EXERCISE: Rewrite every line of the items below as a numbered list, omitting the blank lines.

MATERIAL SUPPLIED:
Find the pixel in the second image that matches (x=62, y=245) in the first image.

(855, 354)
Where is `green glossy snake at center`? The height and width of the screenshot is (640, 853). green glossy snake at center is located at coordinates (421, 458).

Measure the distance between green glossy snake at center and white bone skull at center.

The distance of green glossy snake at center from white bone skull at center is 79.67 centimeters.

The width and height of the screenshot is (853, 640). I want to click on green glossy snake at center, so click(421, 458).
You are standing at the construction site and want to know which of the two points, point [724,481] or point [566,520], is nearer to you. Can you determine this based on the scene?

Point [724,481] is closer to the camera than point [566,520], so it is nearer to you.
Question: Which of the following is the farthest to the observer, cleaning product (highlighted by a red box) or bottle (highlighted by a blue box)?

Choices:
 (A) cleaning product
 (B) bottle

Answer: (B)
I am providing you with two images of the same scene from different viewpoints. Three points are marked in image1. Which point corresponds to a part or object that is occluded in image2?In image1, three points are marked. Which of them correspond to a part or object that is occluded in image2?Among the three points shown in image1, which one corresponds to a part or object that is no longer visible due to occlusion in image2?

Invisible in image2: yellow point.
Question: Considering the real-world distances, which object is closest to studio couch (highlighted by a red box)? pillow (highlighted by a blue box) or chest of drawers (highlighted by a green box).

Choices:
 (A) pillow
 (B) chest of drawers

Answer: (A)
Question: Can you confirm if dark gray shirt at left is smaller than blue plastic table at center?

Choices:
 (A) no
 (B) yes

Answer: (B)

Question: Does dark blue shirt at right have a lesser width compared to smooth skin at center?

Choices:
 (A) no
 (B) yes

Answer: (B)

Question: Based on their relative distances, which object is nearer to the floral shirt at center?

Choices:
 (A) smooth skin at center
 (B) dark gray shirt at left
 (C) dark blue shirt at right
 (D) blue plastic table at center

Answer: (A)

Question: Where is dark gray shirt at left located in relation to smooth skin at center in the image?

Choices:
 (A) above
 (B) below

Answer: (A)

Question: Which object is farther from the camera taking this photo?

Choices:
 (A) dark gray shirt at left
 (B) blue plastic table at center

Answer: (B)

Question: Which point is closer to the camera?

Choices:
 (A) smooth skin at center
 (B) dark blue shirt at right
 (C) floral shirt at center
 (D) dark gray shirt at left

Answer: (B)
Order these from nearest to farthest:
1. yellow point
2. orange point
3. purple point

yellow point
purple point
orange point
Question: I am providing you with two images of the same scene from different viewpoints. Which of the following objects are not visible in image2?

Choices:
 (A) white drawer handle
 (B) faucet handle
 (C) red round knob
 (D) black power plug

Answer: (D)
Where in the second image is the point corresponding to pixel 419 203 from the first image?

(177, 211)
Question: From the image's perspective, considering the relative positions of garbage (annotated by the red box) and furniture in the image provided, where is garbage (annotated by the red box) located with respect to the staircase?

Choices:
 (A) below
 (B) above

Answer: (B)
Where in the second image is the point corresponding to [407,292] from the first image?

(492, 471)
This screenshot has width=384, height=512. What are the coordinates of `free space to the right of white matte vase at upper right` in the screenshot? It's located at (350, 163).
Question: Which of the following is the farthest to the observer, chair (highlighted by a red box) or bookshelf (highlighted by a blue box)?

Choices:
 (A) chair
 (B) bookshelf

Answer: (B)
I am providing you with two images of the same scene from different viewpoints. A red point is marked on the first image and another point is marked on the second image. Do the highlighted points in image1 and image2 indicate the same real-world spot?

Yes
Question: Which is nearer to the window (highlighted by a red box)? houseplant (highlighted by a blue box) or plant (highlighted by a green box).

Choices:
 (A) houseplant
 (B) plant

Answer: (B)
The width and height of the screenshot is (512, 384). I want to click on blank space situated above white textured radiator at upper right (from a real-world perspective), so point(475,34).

REPLY:
1. Find the pixel in the second image that matches (x=62, y=245) in the first image.
2. (855, 354)
3. Where is `green glossy snake at center`? The height and width of the screenshot is (640, 853). green glossy snake at center is located at coordinates (421, 458).
4. Measure the distance between green glossy snake at center and white bone skull at center.
5. The distance of green glossy snake at center from white bone skull at center is 79.67 centimeters.
6. The width and height of the screenshot is (853, 640). I want to click on green glossy snake at center, so click(421, 458).
7. You are standing at the construction site and want to know which of the two points, point [724,481] or point [566,520], is nearer to you. Can you determine this based on the scene?
8. Point [724,481] is closer to the camera than point [566,520], so it is nearer to you.
9. Question: Which of the following is the farthest to the observer, cleaning product (highlighted by a red box) or bottle (highlighted by a blue box)?
10. Choices:
11.  (A) cleaning product
12.  (B) bottle
13. Answer: (B)
14. I am providing you with two images of the same scene from different viewpoints. Three points are marked in image1. Which point corresponds to a part or object that is occluded in image2?In image1, three points are marked. Which of them correspond to a part or object that is occluded in image2?Among the three points shown in image1, which one corresponds to a part or object that is no longer visible due to occlusion in image2?
15. Invisible in image2: yellow point.
16. Question: Considering the real-world distances, which object is closest to studio couch (highlighted by a red box)? pillow (highlighted by a blue box) or chest of drawers (highlighted by a green box).
17. Choices:
18.  (A) pillow
19.  (B) chest of drawers
20. Answer: (A)
21. Question: Can you confirm if dark gray shirt at left is smaller than blue plastic table at center?
22. Choices:
23.  (A) no
24.  (B) yes
25. Answer: (B)
26. Question: Does dark blue shirt at right have a lesser width compared to smooth skin at center?
27. Choices:
28.  (A) no
29.  (B) yes
30. Answer: (B)
31. Question: Based on their relative distances, which object is nearer to the floral shirt at center?
32. Choices:
33.  (A) smooth skin at center
34.  (B) dark gray shirt at left
35.  (C) dark blue shirt at right
36.  (D) blue plastic table at center
37. Answer: (A)
38. Question: Where is dark gray shirt at left located in relation to smooth skin at center in the image?
39. Choices:
40.  (A) above
41.  (B) below
42. Answer: (A)
43. Question: Which object is farther from the camera taking this photo?
44. Choices:
45.  (A) dark gray shirt at left
46.  (B) blue plastic table at center
47. Answer: (B)
48. Question: Which point is closer to the camera?
49. Choices:
50.  (A) smooth skin at center
51.  (B) dark blue shirt at right
52.  (C) floral shirt at center
53.  (D) dark gray shirt at left
54. Answer: (B)
55. Order these from nearest to farthest:
56. 1. yellow point
57. 2. orange point
58. 3. purple point
59. yellow point
60. purple point
61. orange point
62. Question: I am providing you with two images of the same scene from different viewpoints. Which of the following objects are not visible in image2?
63. Choices:
64.  (A) white drawer handle
65.  (B) faucet handle
66.  (C) red round knob
67.  (D) black power plug
68. Answer: (D)
69. Where in the second image is the point corresponding to pixel 419 203 from the first image?
70. (177, 211)
71. Question: From the image's perspective, considering the relative positions of garbage (annotated by the red box) and furniture in the image provided, where is garbage (annotated by the red box) located with respect to the staircase?
72. Choices:
73.  (A) below
74.  (B) above
75. Answer: (B)
76. Where in the second image is the point corresponding to [407,292] from the first image?
77. (492, 471)
78. This screenshot has width=384, height=512. What are the coordinates of `free space to the right of white matte vase at upper right` in the screenshot? It's located at (350, 163).
79. Question: Which of the following is the farthest to the observer, chair (highlighted by a red box) or bookshelf (highlighted by a blue box)?
80. Choices:
81.  (A) chair
82.  (B) bookshelf
83. Answer: (B)
84. I am providing you with two images of the same scene from different viewpoints. A red point is marked on the first image and another point is marked on the second image. Do the highlighted points in image1 and image2 indicate the same real-world spot?
85. Yes
86. Question: Which is nearer to the window (highlighted by a red box)? houseplant (highlighted by a blue box) or plant (highlighted by a green box).
87. Choices:
88.  (A) houseplant
89.  (B) plant
90. Answer: (B)
91. The width and height of the screenshot is (512, 384). I want to click on blank space situated above white textured radiator at upper right (from a real-world perspective), so point(475,34).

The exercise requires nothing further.